Before-and-after change data:
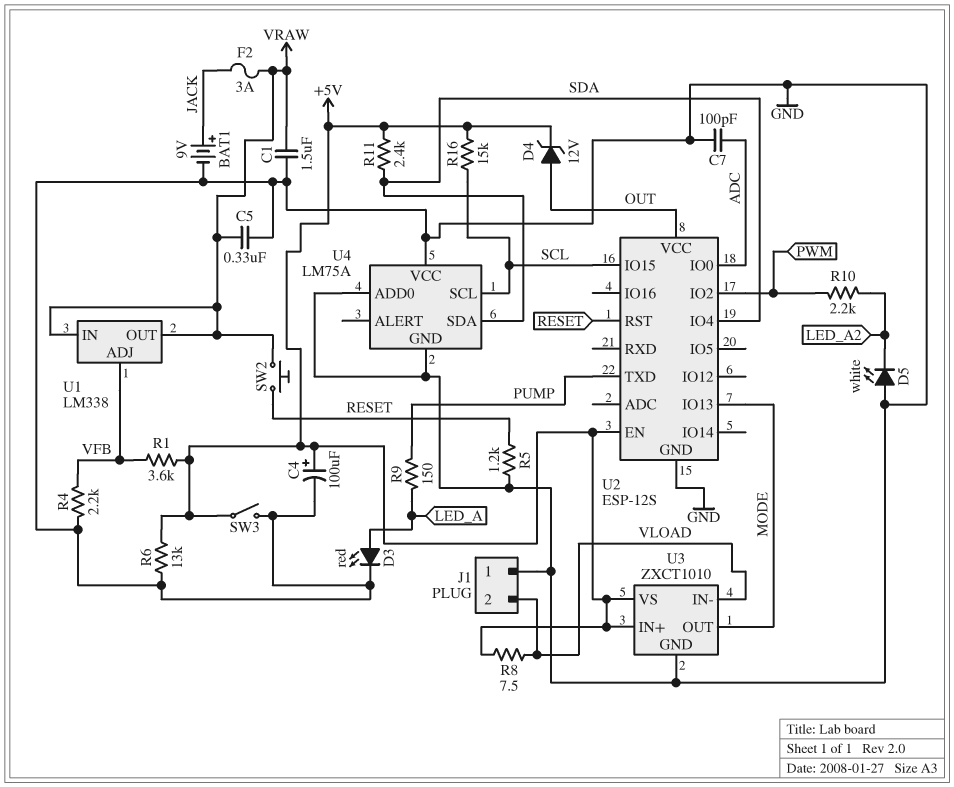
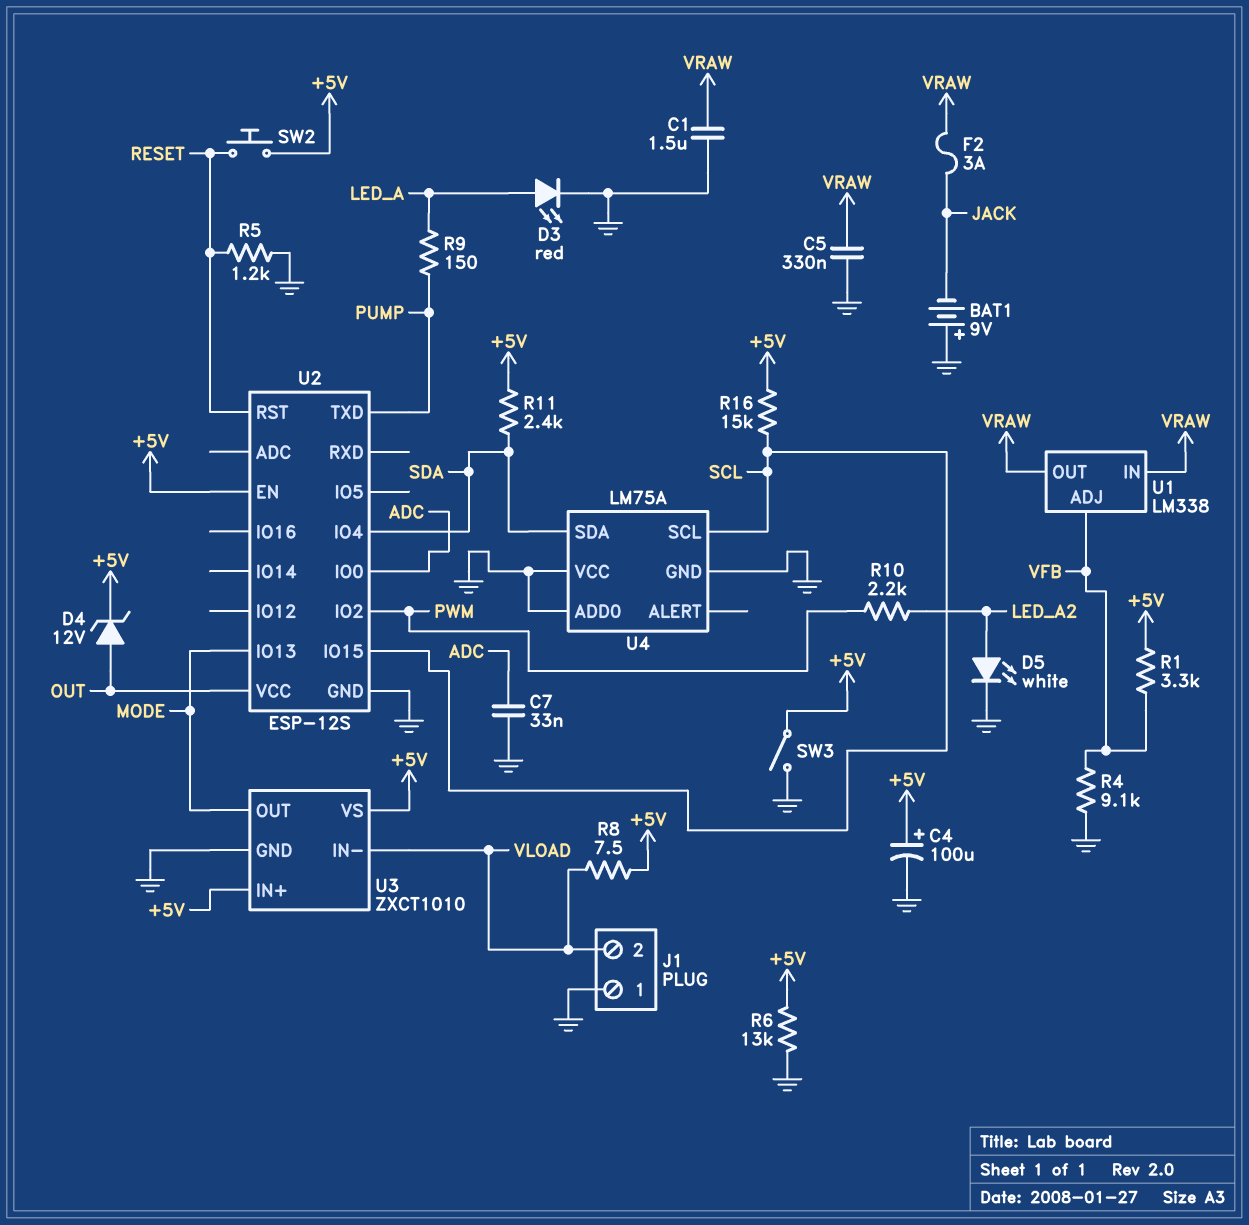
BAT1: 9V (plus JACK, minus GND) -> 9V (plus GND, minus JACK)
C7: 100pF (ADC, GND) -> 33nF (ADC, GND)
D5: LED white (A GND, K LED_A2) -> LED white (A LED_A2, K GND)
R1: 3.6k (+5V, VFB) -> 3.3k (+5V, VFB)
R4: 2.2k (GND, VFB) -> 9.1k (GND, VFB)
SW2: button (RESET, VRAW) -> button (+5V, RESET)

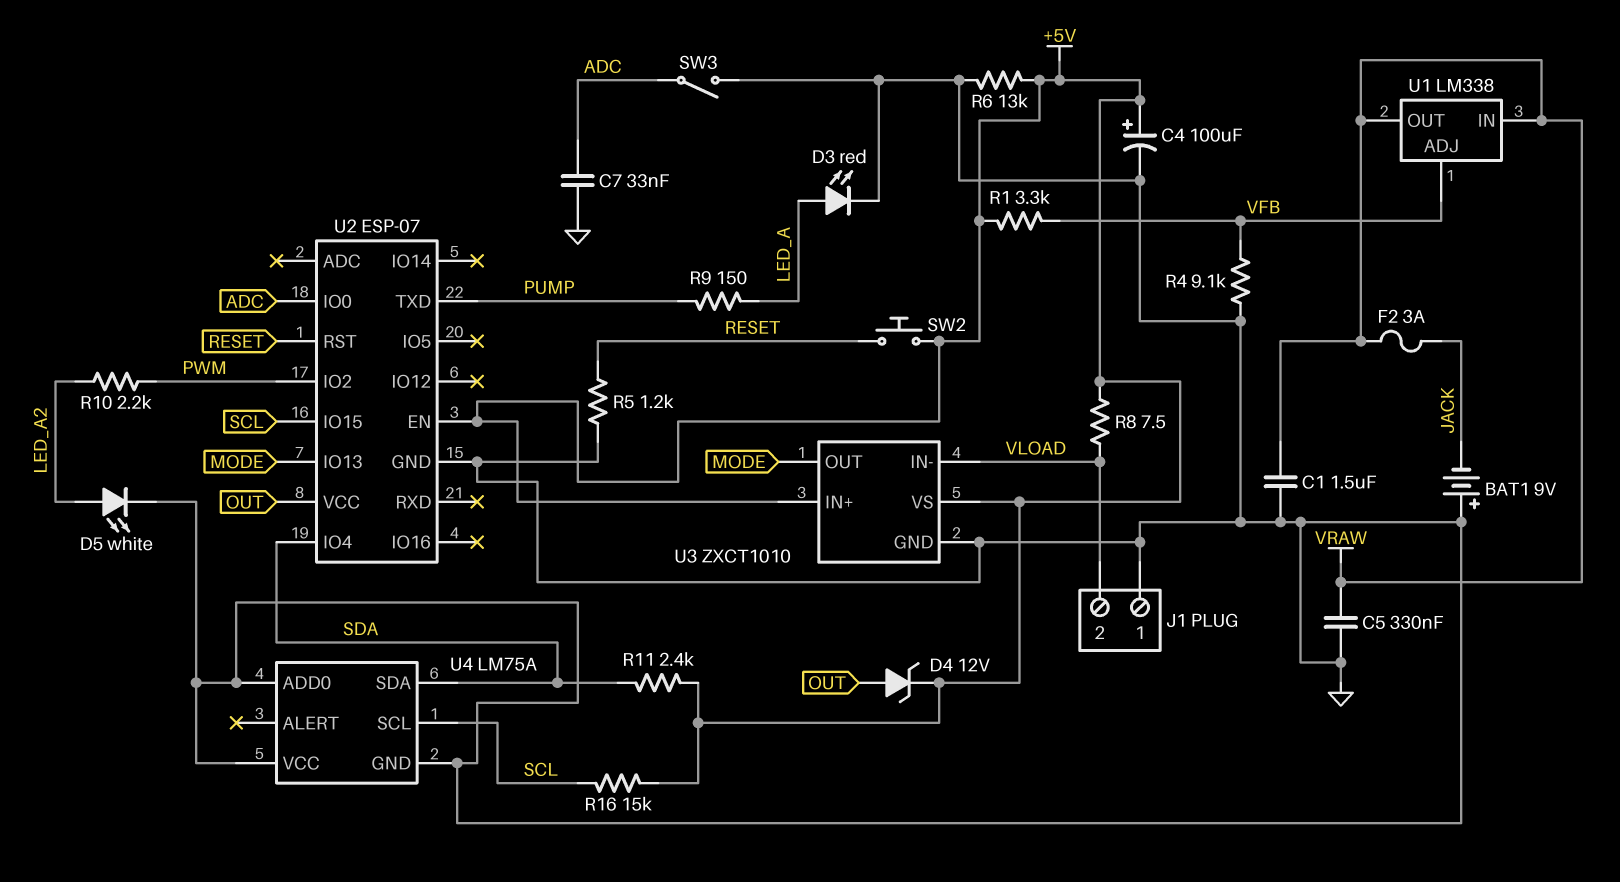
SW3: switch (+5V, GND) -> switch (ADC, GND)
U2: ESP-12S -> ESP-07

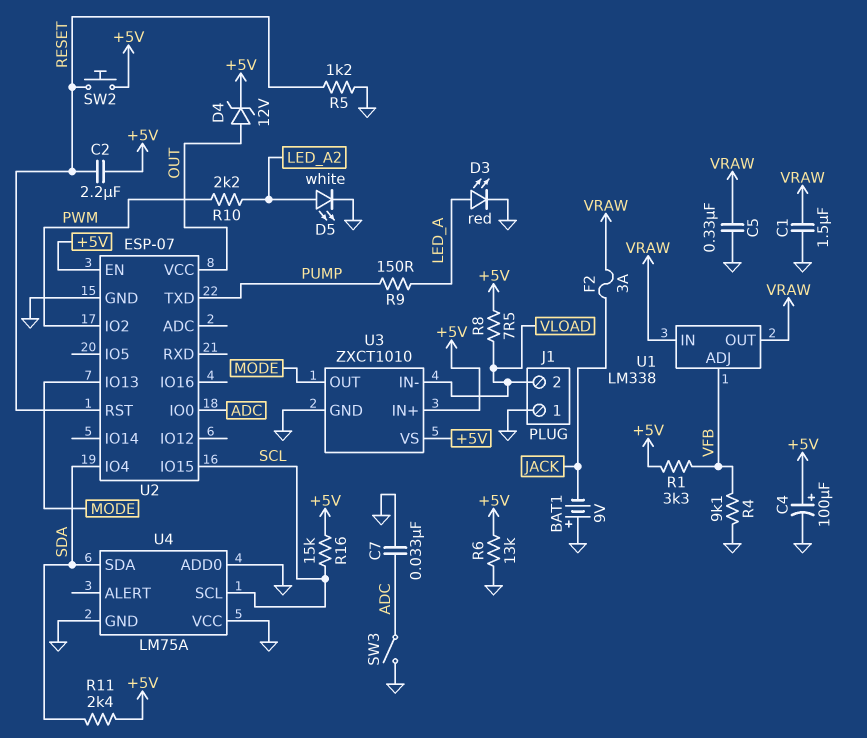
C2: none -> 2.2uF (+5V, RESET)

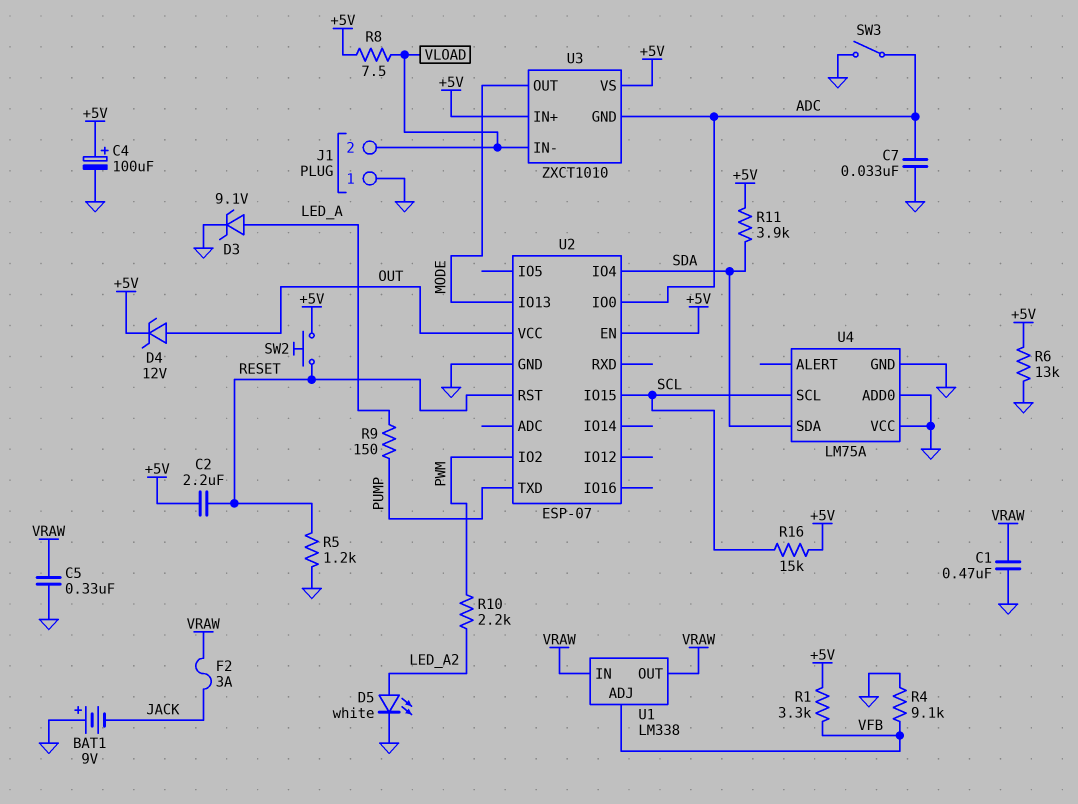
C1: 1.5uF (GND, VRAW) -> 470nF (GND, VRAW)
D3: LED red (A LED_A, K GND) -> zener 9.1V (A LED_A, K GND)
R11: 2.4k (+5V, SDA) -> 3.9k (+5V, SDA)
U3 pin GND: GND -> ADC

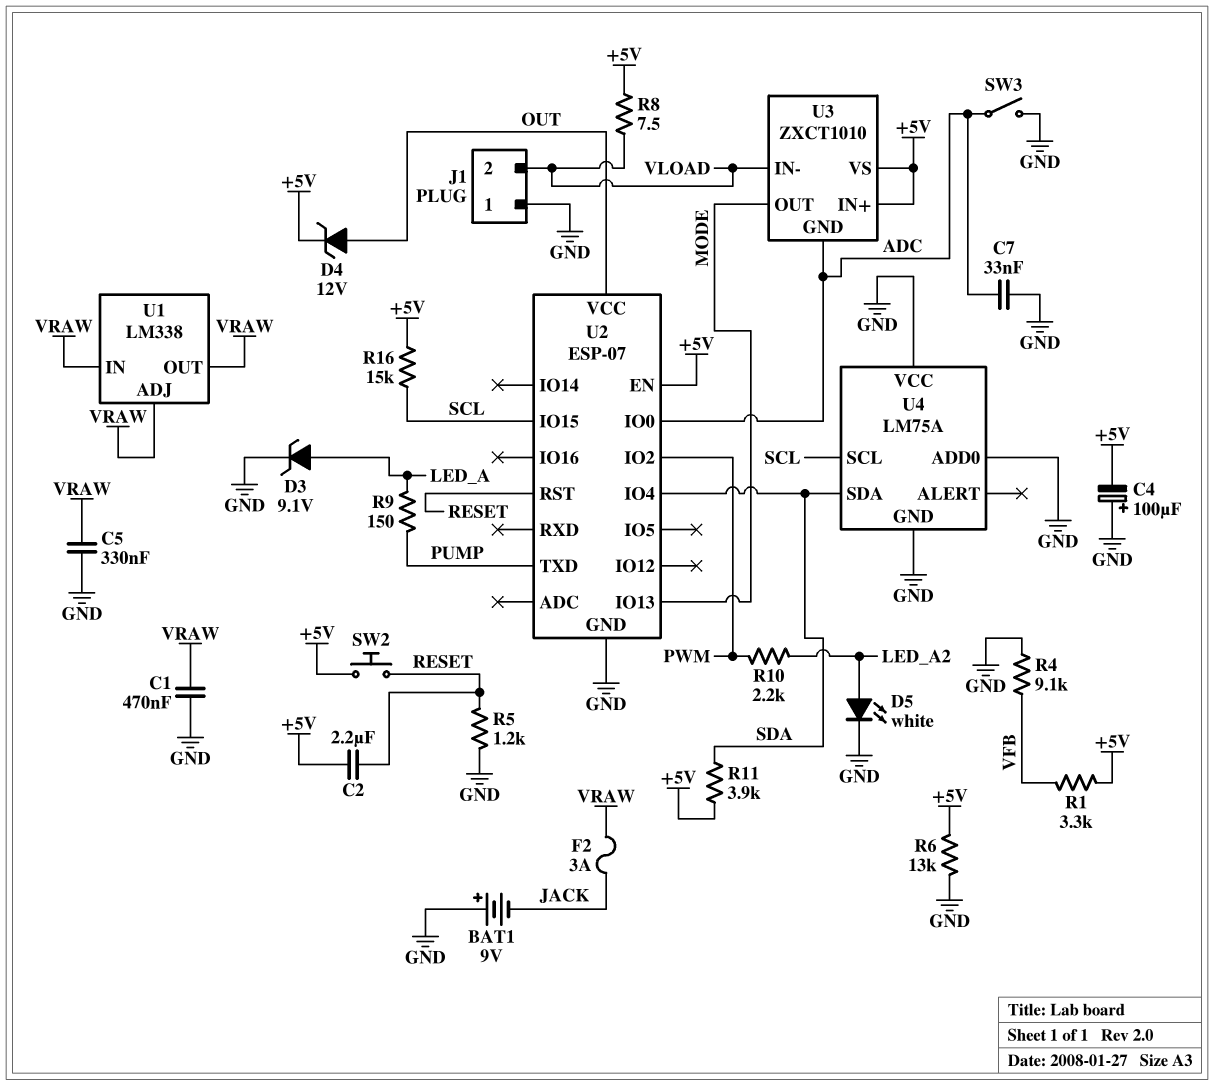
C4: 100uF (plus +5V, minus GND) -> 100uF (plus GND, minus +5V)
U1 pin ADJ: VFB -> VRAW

» **DIRECTIONS FOR THIS TASK**:
Would you repeat the entries exactly, but with no pictures?

» **RESPONSE TO THE EXERCISE**:
BAT1: 9V (plus JACK, minus GND) -> 9V (plus GND, minus JACK)
C7: 100pF (ADC, GND) -> 33nF (ADC, GND)
D5: LED white (A GND, K LED_A2) -> LED white (A LED_A2, K GND)
R1: 3.6k (+5V, VFB) -> 3.3k (+5V, VFB)
R4: 2.2k (GND, VFB) -> 9.1k (GND, VFB)
SW2: button (RESET, VRAW) -> button (+5V, RESET)

SW3: switch (+5V, GND) -> switch (ADC, GND)
U2: ESP-12S -> ESP-07

C2: none -> 2.2uF (+5V, RESET)

C1: 1.5uF (GND, VRAW) -> 470nF (GND, VRAW)
D3: LED red (A LED_A, K GND) -> zener 9.1V (A LED_A, K GND)
R11: 2.4k (+5V, SDA) -> 3.9k (+5V, SDA)
U3 pin GND: GND -> ADC

C4: 100uF (plus +5V, minus GND) -> 100uF (plus GND, minus +5V)
U1 pin ADJ: VFB -> VRAW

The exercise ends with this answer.